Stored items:
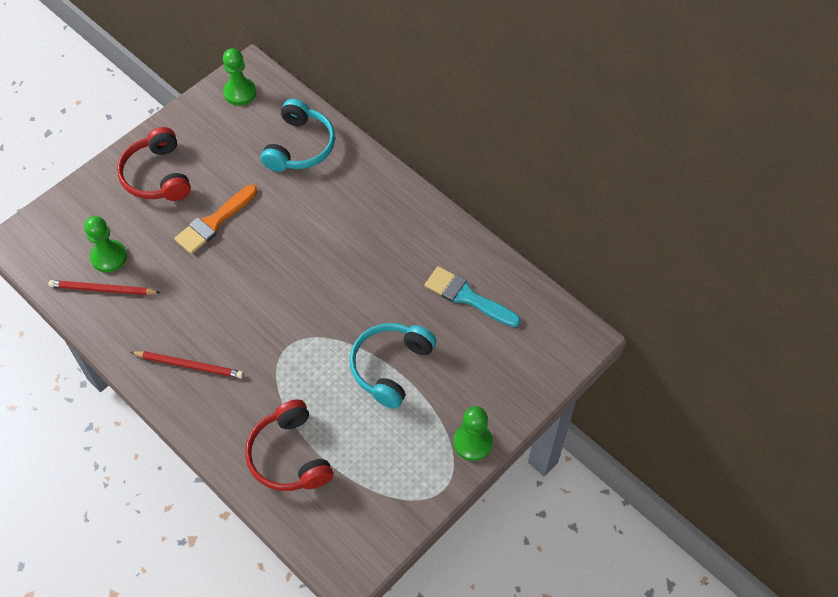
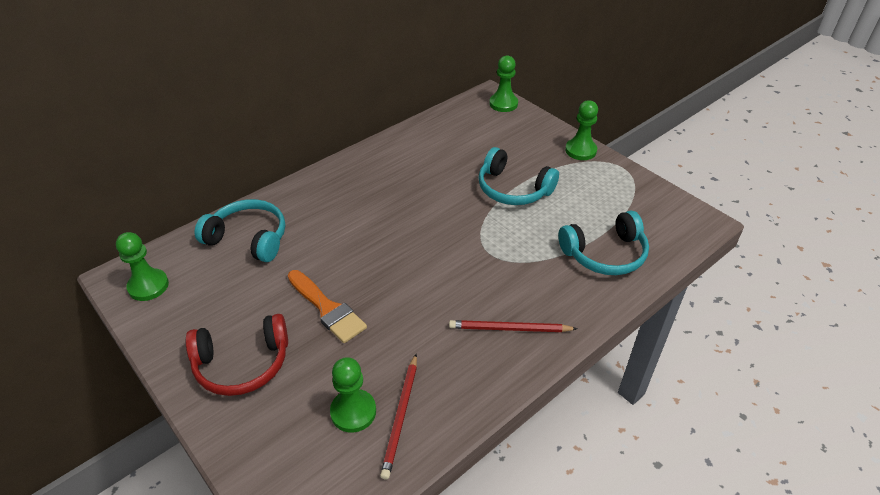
camera: 85 degrees left, 15 degrees down
(189, 365) = (509, 329): red pencil -> red pencil turned 105 degrees counterclockwise
(289, 456) = (605, 254): red headphones -> turquoise headphones
(467, 297) = (447, 144): turquoise brush -> none
(564, 354) = (503, 104): none -> green pawn

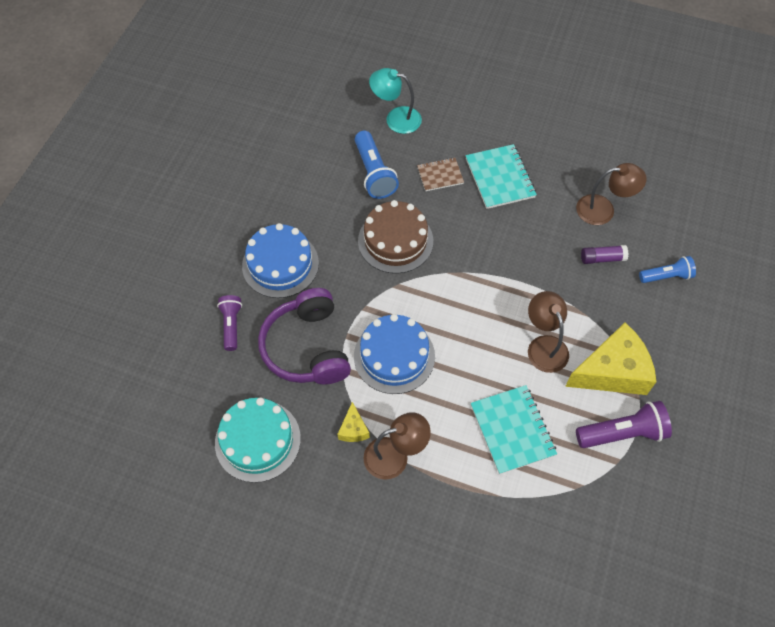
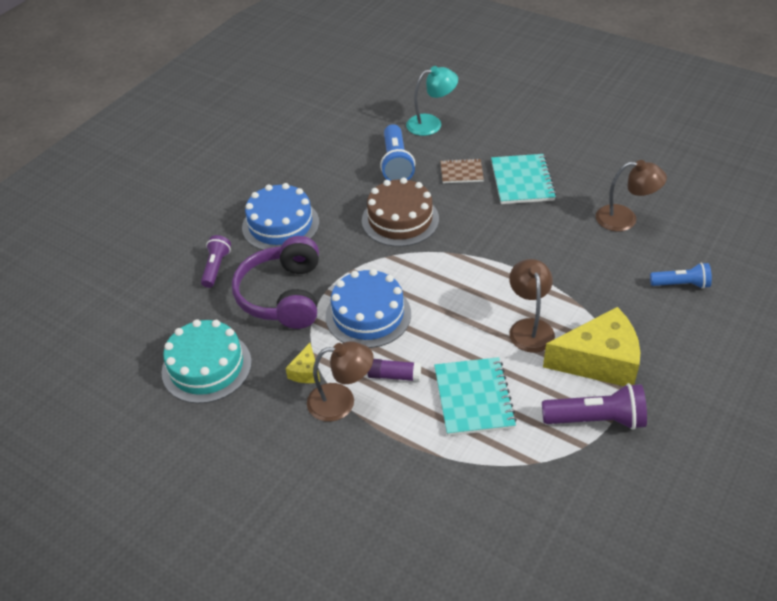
camera: 15 degrees right, 15 degrees down
(396, 118) = (431, 123): turquoise lamp -> turquoise lamp turned 135 degrees clockwise
(602, 258) = (613, 260): purple glue stick -> purple glue stick (394, 376)

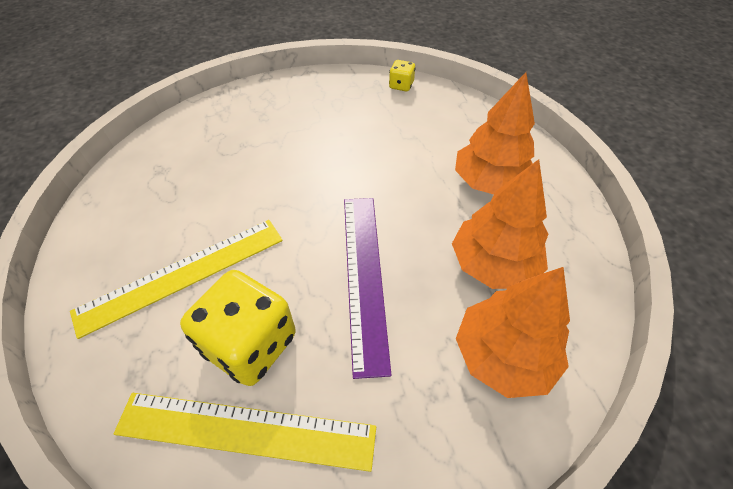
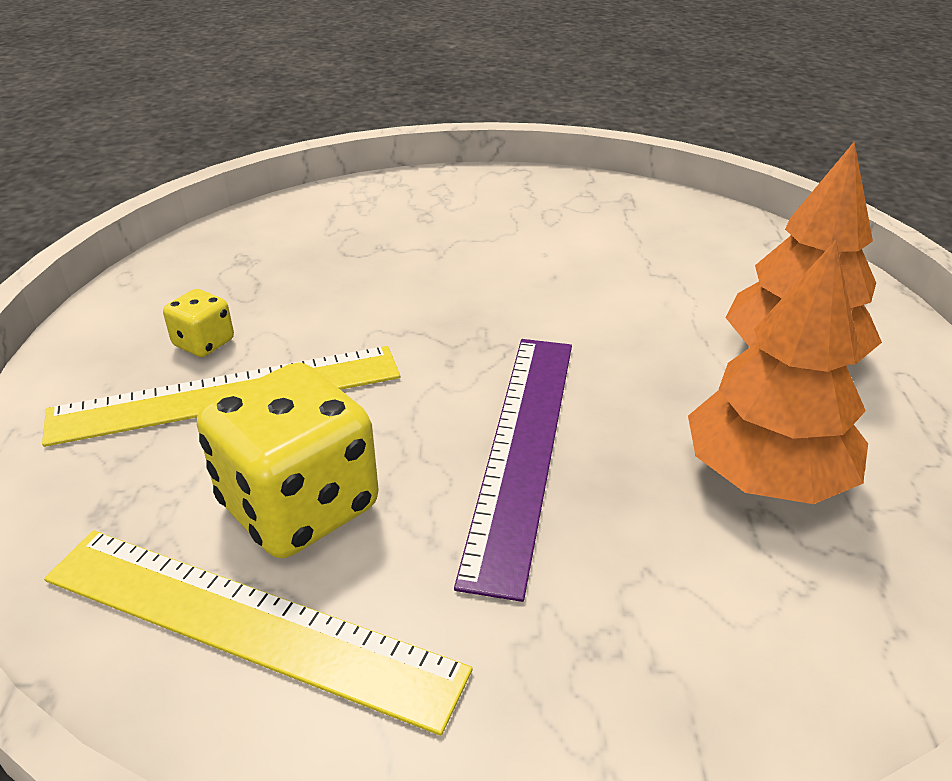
camera: 15 degrees right, 15 degrees down
(401, 85) = (668, 205): yellow dice -> yellow dice (204, 343)
(503, 355) = (746, 616): orange tree -> none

Task directions ::
Every entry, exactly as written: transcribe it, passing over any pictures.

Output of the exercise ::
camera: 85 degrees left, 15 degrees down
(189, 365) = (509, 329): red pencil -> red pencil turned 105 degrees counterclockwise
(289, 456) = (605, 254): red headphones -> turquoise headphones
(467, 297) = (447, 144): turquoise brush -> none
(564, 354) = (503, 104): none -> green pawn

camera: 15 degrees right, 15 degrees down
(396, 118) = (431, 123): turquoise lamp -> turquoise lamp turned 135 degrees clockwise
(602, 258) = (613, 260): purple glue stick -> purple glue stick (394, 376)

camera: 15 degrees right, 15 degrees down
(401, 85) = (668, 205): yellow dice -> yellow dice (204, 343)
(503, 355) = (746, 616): orange tree -> none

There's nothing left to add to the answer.